* WHAT TO DO *
Copy exactly, no pictures: every line from the one that contains "none -> green 2x2 brick [548,238,689,372]" through the end of the entries below.
───── EXCERPTED DATA ─────
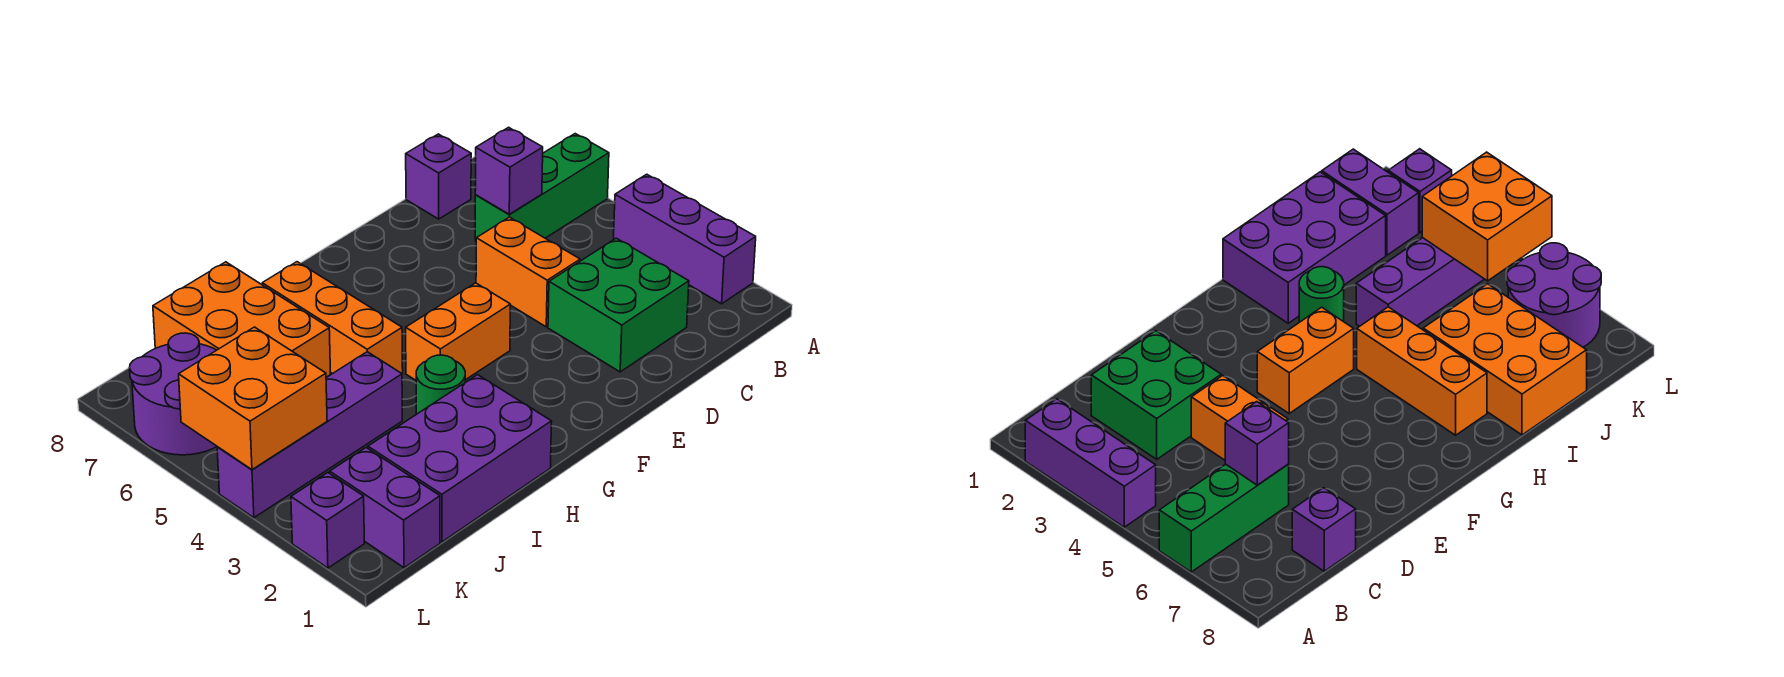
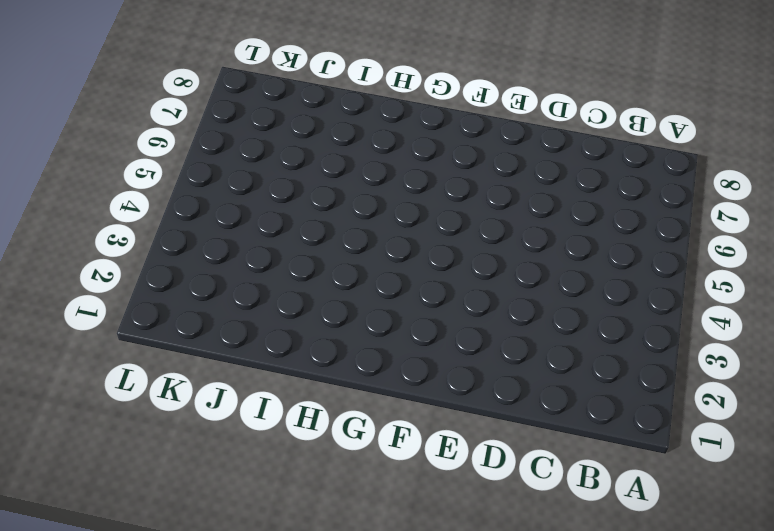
none -> purple 1x3 brick [614,174,756,304]
none -> green 1x3 brick [475,134,609,241]
none -> green 2x2 brick [548,238,689,372]

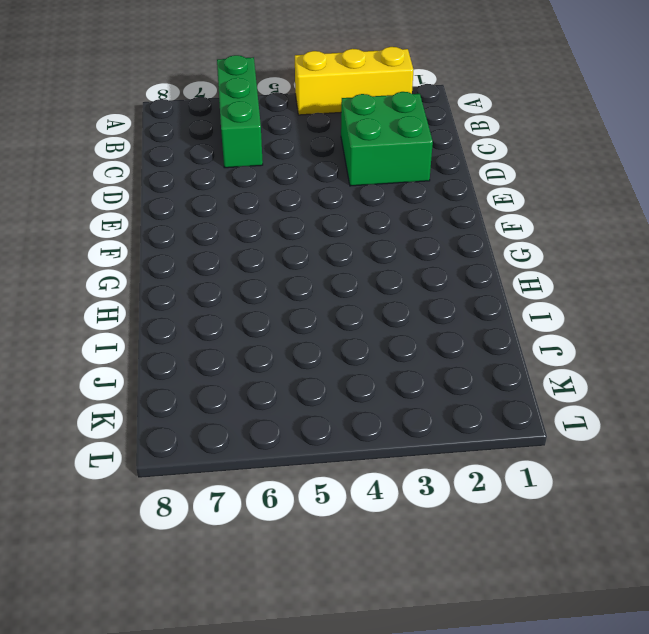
yellow 1x3 brick [295,47,413,115] -> purple 1x3 brick [614,174,756,304]
none -> purple 1x1 brick [406,134,471,219]
none -> orange 1x2 brick [476,217,580,327]
none -> orange 1x2 brick [406,283,510,380]

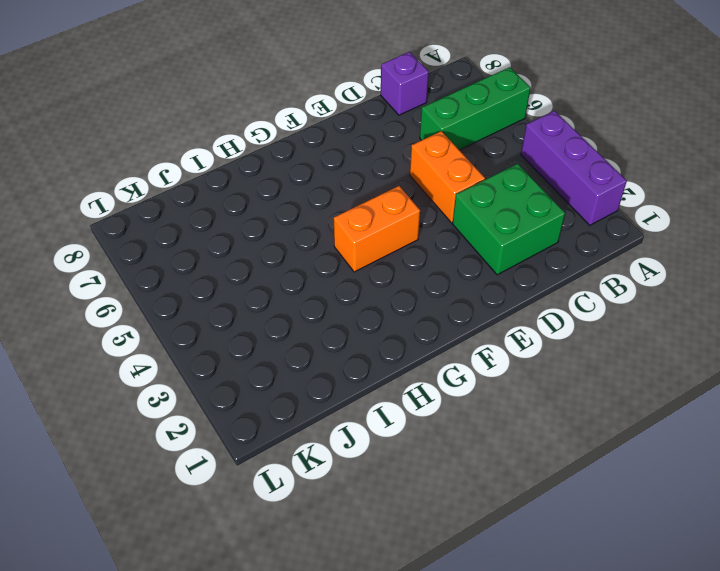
none -> purple 2x3 brick [368,375,552,542]
none -> green 1x1 round brick [416,355,465,414]
none -> orange 1x3 brick [262,262,403,374]

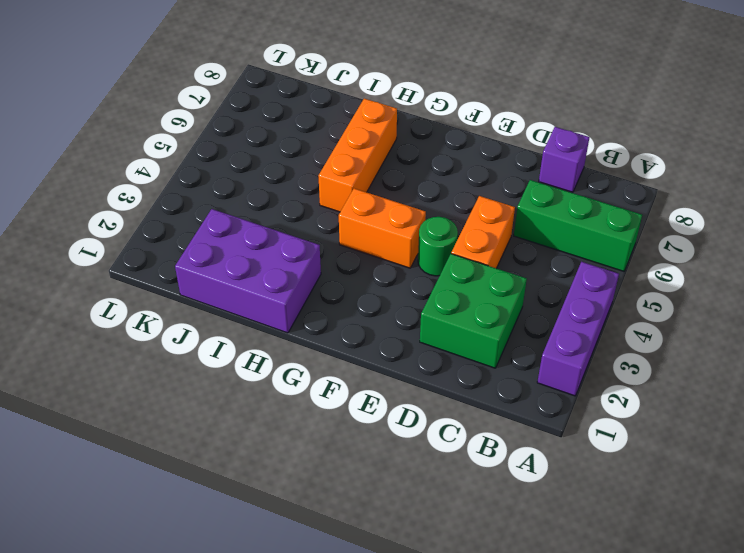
green 1x1 round brick [418,217,458,276] -> green 1x1 round brick moved to [416,355,465,414]
none -> purple 1x4 brick [217,352,402,518]
none -> orange 2x3 brick [153,262,331,377]
none -> purple 1x2 brick [330,448,440,568]

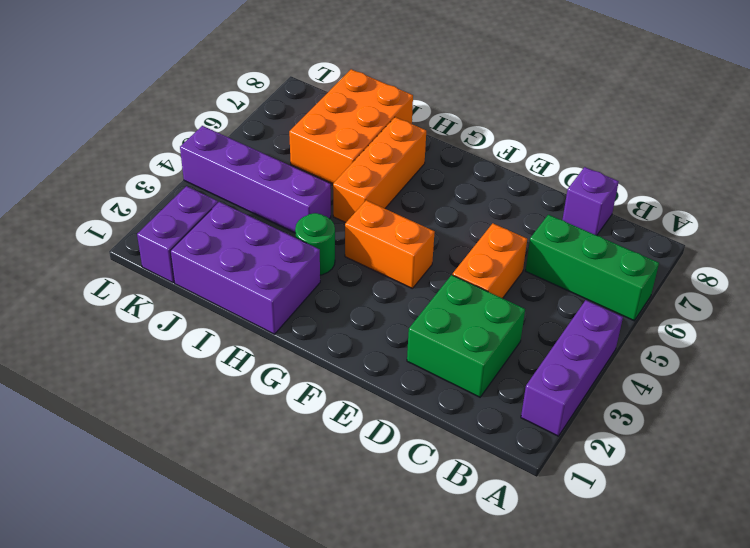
none -> purple 2x2 round brick [129,333,217,455]
none -> purple 1x1 brick [291,473,364,568]
none -> purple 1x1 brick [475,127,543,214]

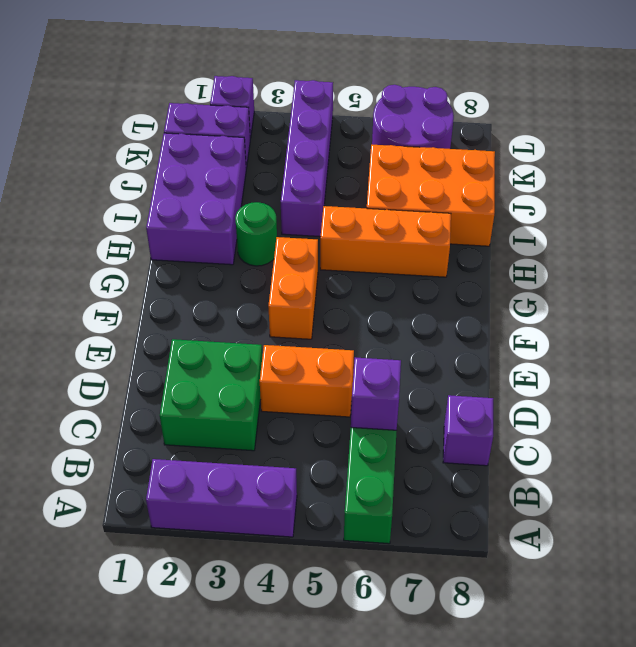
none -> orange 2x2 brick [179,327,327,470]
─────
* RESULT FOR THIS EXERCISE *
none -> green 2x2 brick [548,238,689,372]

yellow 1x3 brick [295,47,413,115] -> purple 1x3 brick [614,174,756,304]
none -> purple 1x1 brick [406,134,471,219]
none -> orange 1x2 brick [476,217,580,327]
none -> orange 1x2 brick [406,283,510,380]

none -> purple 2x3 brick [368,375,552,542]
none -> green 1x1 round brick [416,355,465,414]
none -> orange 1x3 brick [262,262,403,374]

green 1x1 round brick [418,217,458,276] -> green 1x1 round brick moved to [416,355,465,414]
none -> purple 1x4 brick [217,352,402,518]
none -> orange 2x3 brick [153,262,331,377]
none -> purple 1x2 brick [330,448,440,568]

none -> purple 2x2 round brick [129,333,217,455]
none -> purple 1x1 brick [291,473,364,568]
none -> purple 1x1 brick [475,127,543,214]

none -> orange 2x2 brick [179,327,327,470]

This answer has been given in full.